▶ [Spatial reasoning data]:
════

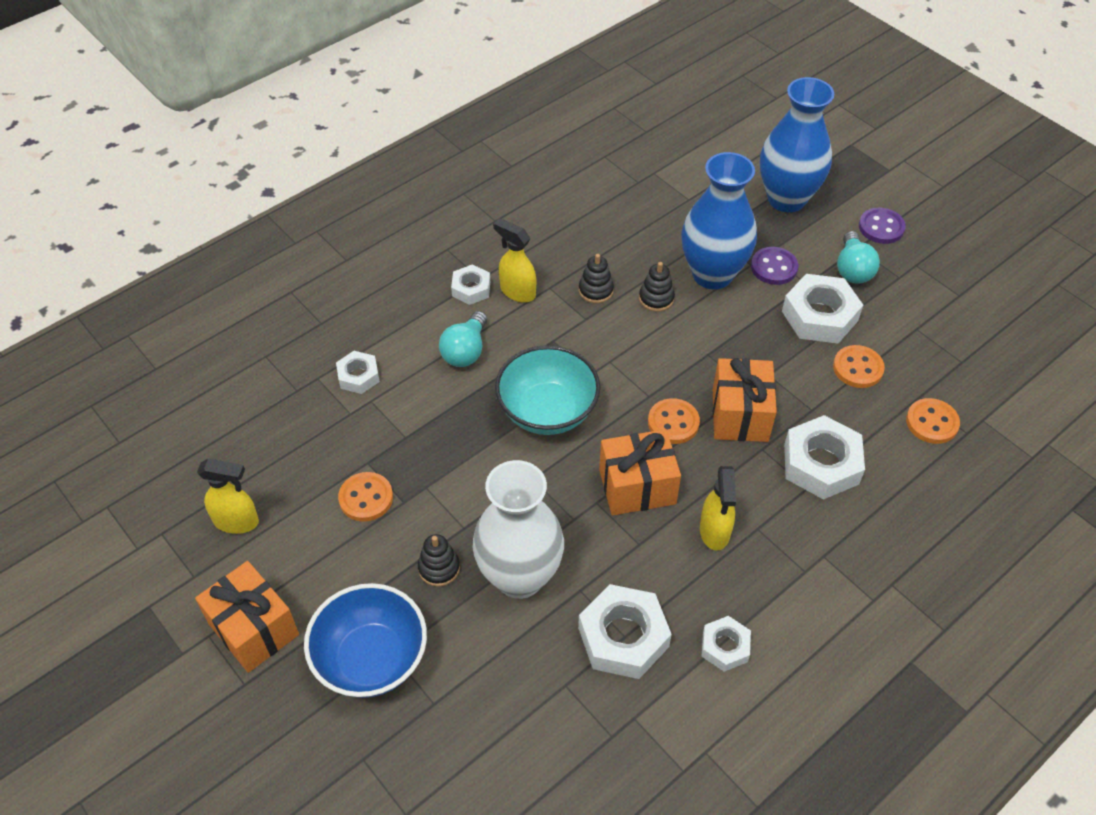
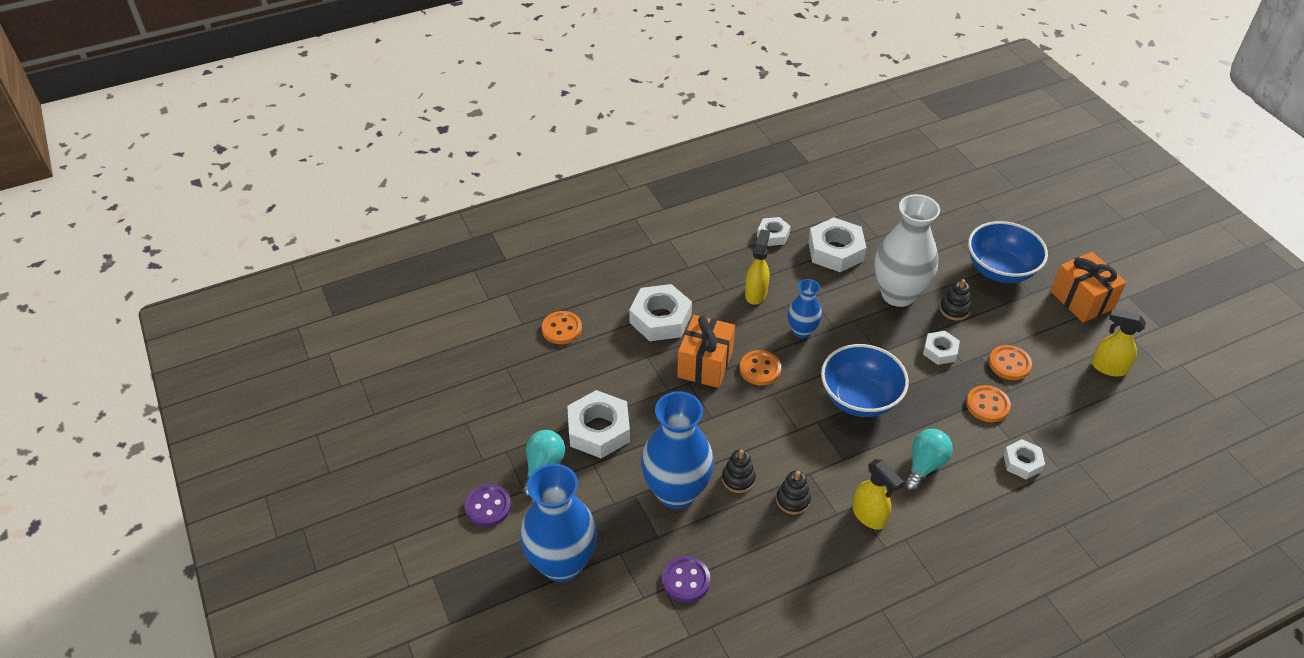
camera: 165 degrees left, 5 degrees down
(471, 289) = (914, 529): white nut -> white nut (940, 351)
(547, 411) = (859, 398): turquoise bowl -> blue bowl
(637, 486) = (802, 331): orange gift -> blue vase
(774, 267) = (615, 486): purple button -> purple button (686, 580)
(858, 368) = (593, 379): orange button -> orange button (987, 405)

════

Bring together all lines in the records where the word "blue" is found.

(547, 411) = (859, 398): turquoise bowl -> blue bowl
(637, 486) = (802, 331): orange gift -> blue vase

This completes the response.